Entries supplied:
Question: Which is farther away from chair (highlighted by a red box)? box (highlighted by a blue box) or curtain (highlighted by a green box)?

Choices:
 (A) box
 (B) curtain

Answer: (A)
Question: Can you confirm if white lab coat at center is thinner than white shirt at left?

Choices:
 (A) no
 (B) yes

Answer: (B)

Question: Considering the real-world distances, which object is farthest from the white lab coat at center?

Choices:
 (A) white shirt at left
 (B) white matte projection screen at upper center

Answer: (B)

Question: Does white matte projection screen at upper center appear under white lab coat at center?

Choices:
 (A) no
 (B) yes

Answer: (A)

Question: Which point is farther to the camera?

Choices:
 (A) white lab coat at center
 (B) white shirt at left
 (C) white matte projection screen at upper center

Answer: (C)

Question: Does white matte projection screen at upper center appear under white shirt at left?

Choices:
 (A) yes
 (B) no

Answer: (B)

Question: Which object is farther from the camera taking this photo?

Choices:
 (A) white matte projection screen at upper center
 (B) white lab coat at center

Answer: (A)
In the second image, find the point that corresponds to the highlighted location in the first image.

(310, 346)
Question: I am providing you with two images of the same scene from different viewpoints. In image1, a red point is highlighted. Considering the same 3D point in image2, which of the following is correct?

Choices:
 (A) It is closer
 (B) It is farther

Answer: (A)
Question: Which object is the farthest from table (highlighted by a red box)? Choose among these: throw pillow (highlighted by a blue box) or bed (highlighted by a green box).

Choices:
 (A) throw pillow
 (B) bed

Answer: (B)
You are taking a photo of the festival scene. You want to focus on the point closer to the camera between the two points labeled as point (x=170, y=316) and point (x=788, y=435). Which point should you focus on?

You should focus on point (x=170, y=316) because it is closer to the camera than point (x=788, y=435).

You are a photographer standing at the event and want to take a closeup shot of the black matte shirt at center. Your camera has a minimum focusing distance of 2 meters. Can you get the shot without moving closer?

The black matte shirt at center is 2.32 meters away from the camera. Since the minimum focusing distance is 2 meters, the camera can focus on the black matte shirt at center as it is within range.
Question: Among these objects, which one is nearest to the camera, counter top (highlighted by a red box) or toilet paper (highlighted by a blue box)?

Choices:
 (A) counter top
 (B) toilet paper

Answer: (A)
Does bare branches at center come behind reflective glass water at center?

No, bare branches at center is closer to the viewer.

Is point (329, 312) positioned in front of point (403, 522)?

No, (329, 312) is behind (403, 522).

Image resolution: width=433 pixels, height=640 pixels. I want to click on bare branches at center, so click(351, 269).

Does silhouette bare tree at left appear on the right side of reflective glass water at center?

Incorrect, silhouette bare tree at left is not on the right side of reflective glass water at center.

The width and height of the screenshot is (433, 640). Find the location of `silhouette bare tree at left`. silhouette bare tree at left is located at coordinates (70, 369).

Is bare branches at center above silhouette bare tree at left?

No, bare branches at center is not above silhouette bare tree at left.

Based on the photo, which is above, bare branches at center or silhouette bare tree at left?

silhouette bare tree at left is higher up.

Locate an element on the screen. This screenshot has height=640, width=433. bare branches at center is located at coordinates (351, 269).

Task prompt: Report each line of the listing above that contains the string "coordinates". Case counts.

Completed task:
The width and height of the screenshot is (433, 640). Find the location of `silhouette bare tree at left`. silhouette bare tree at left is located at coordinates (70, 369).
Locate an element on the screen. This screenshot has height=640, width=433. bare branches at center is located at coordinates (351, 269).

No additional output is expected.